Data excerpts
====
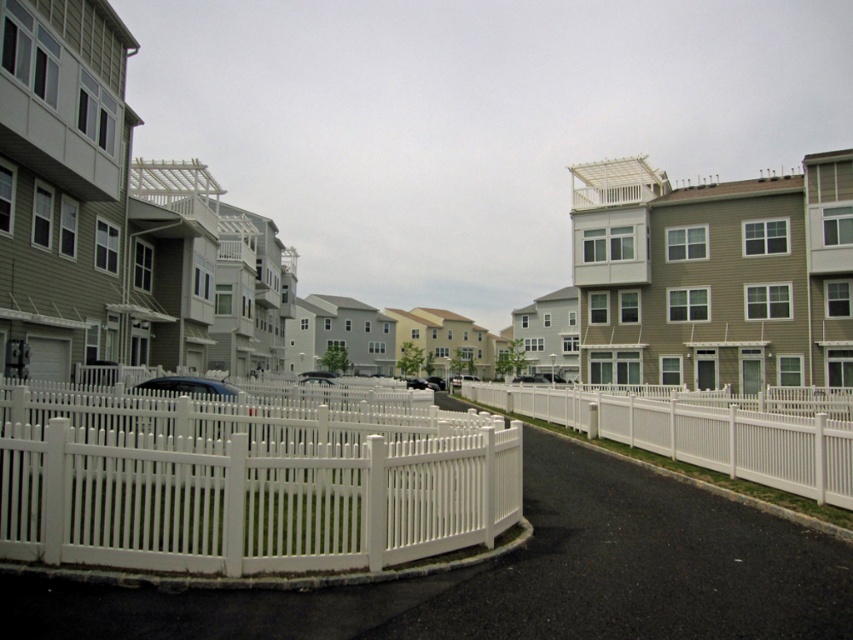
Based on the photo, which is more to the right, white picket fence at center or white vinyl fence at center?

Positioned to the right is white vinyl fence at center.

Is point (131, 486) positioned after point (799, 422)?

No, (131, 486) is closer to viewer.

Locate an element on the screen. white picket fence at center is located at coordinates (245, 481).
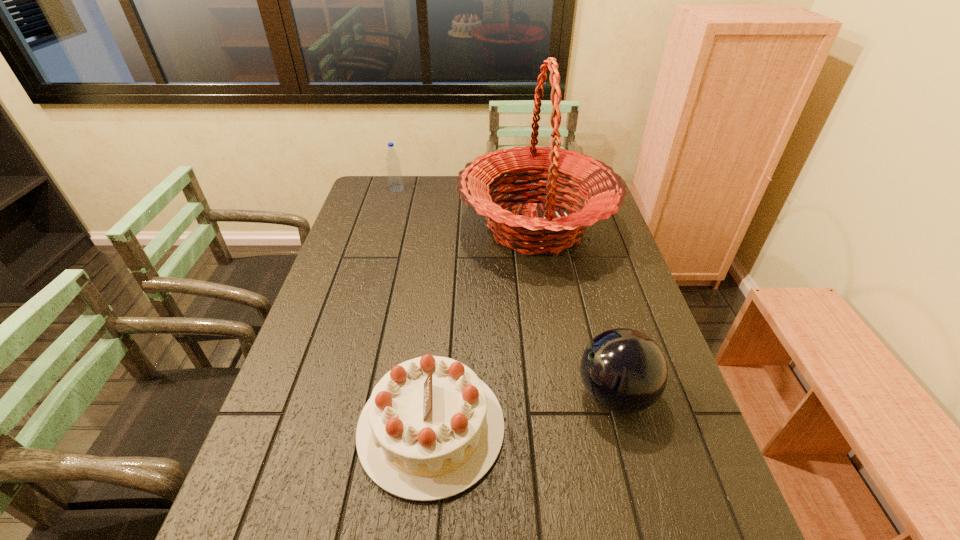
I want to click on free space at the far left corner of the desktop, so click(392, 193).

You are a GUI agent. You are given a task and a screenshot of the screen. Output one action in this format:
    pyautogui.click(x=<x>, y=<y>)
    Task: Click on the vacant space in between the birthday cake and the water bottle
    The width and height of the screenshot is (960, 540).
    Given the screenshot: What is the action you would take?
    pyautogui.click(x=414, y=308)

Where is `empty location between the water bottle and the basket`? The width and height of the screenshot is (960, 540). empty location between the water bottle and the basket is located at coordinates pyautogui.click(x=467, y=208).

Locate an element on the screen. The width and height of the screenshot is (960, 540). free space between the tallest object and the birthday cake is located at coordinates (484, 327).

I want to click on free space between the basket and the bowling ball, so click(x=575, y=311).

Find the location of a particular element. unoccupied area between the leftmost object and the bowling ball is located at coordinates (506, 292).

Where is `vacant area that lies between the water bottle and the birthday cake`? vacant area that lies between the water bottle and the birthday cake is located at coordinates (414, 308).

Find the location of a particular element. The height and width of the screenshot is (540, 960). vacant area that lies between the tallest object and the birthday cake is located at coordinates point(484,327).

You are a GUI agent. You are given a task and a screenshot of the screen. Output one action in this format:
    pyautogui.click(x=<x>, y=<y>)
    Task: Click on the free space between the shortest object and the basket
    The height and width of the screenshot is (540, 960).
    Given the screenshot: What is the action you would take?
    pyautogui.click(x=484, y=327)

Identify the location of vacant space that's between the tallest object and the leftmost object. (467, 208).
====
Extract every row above word for word, leaving out the pictures.

Based on the photo, which is more to the right, white picket fence at center or white vinyl fence at center?

Positioned to the right is white vinyl fence at center.

Is point (131, 486) positioned after point (799, 422)?

No, (131, 486) is closer to viewer.

Locate an element on the screen. white picket fence at center is located at coordinates (245, 481).
I want to click on free space at the far left corner of the desktop, so click(392, 193).

You are a GUI agent. You are given a task and a screenshot of the screen. Output one action in this format:
    pyautogui.click(x=<x>, y=<y>)
    Task: Click on the vacant space in between the birthday cake and the water bottle
    The width and height of the screenshot is (960, 540).
    Given the screenshot: What is the action you would take?
    pyautogui.click(x=414, y=308)

Where is `empty location between the water bottle and the basket`? The width and height of the screenshot is (960, 540). empty location between the water bottle and the basket is located at coordinates pyautogui.click(x=467, y=208).

Locate an element on the screen. The width and height of the screenshot is (960, 540). free space between the tallest object and the birthday cake is located at coordinates (484, 327).

I want to click on free space between the basket and the bowling ball, so click(x=575, y=311).

Find the location of a particular element. unoccupied area between the leftmost object and the bowling ball is located at coordinates (506, 292).

Where is `vacant area that lies between the water bottle and the birthday cake`? vacant area that lies between the water bottle and the birthday cake is located at coordinates (414, 308).

Find the location of a particular element. The height and width of the screenshot is (540, 960). vacant area that lies between the tallest object and the birthday cake is located at coordinates point(484,327).

You are a GUI agent. You are given a task and a screenshot of the screen. Output one action in this format:
    pyautogui.click(x=<x>, y=<y>)
    Task: Click on the free space between the shortest object and the basket
    The height and width of the screenshot is (540, 960).
    Given the screenshot: What is the action you would take?
    pyautogui.click(x=484, y=327)

Identify the location of vacant space that's between the tallest object and the leftmost object. (467, 208).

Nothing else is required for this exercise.